(Items from a data source)
########################################

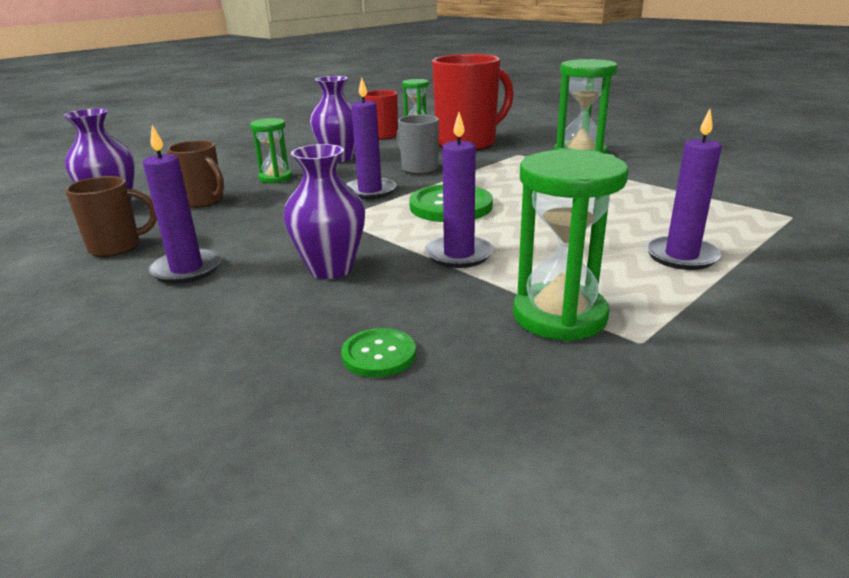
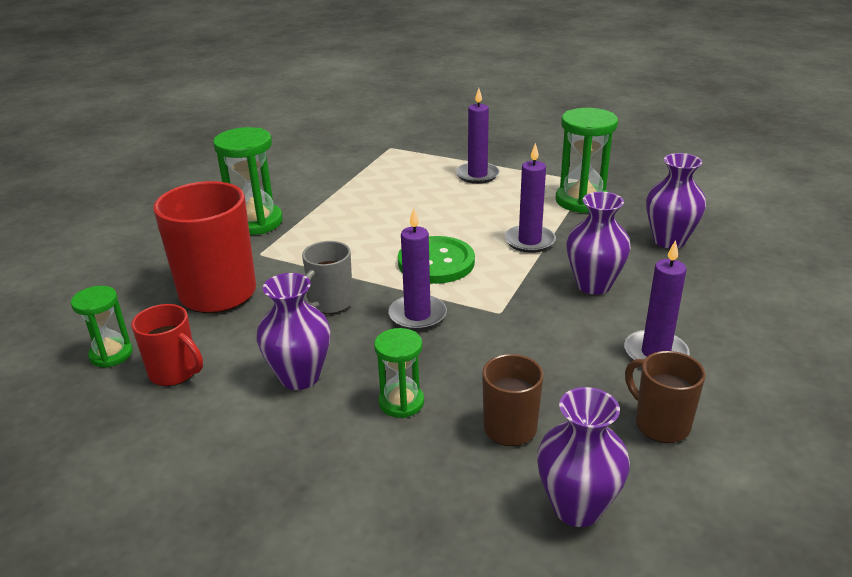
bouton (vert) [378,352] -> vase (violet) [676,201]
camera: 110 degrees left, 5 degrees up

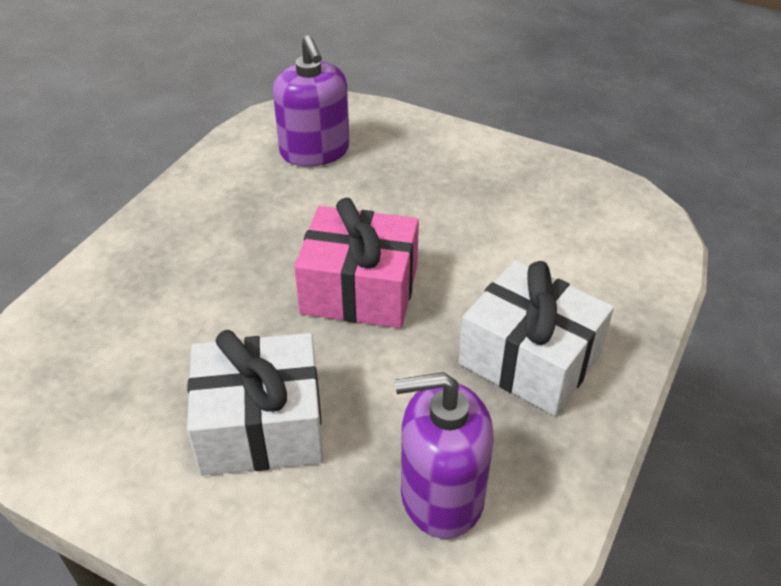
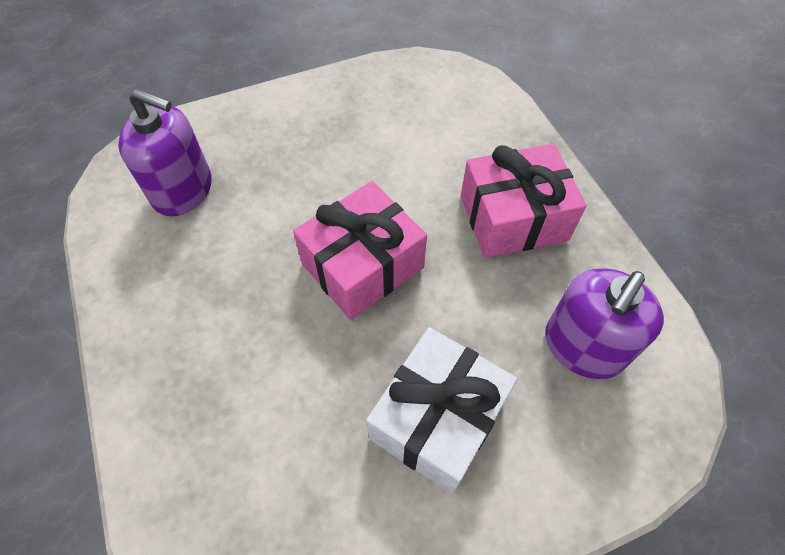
cadeau (blanc) [536,338] -> cadeau (rose) [524,200]
camera: 50 degrees left, 15 degrees up

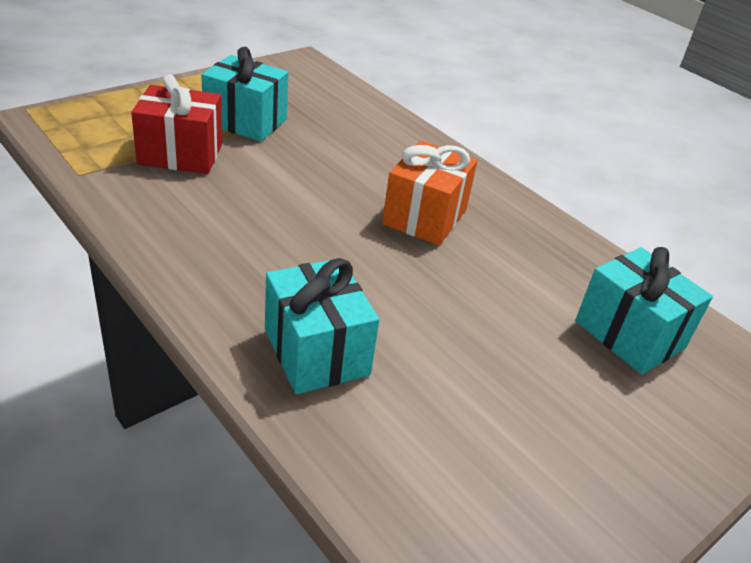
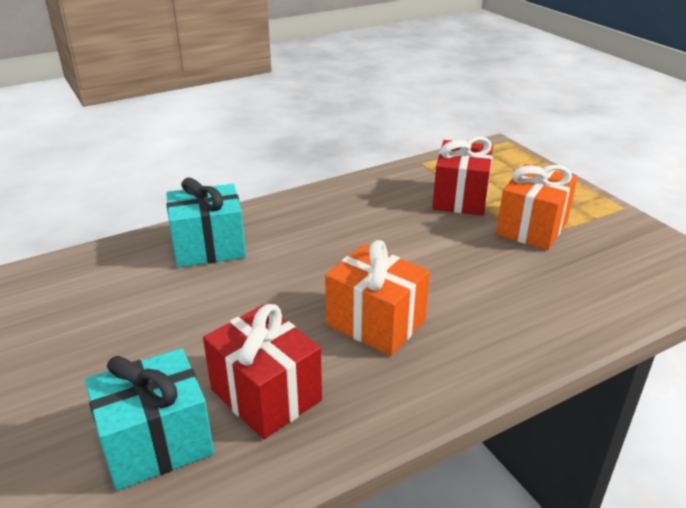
cadeau (turquoise) [245,94] -> cadeau (orange) [536,207]
none -> cadeau (rouge) [262,371]
camera: 105 degrees right, 5 degrees down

########################################

**What you should do**
Restate, exactly as they appear, the line with "cadeau (blanc) [536,338]" and all the lines after it up to the end of the data above; images do not belong in the copy.

**Result for this exercise**
cadeau (blanc) [536,338] -> cadeau (rose) [524,200]
camera: 50 degrees left, 15 degrees up

cadeau (turquoise) [245,94] -> cadeau (orange) [536,207]
none -> cadeau (rouge) [262,371]
camera: 105 degrees right, 5 degrees down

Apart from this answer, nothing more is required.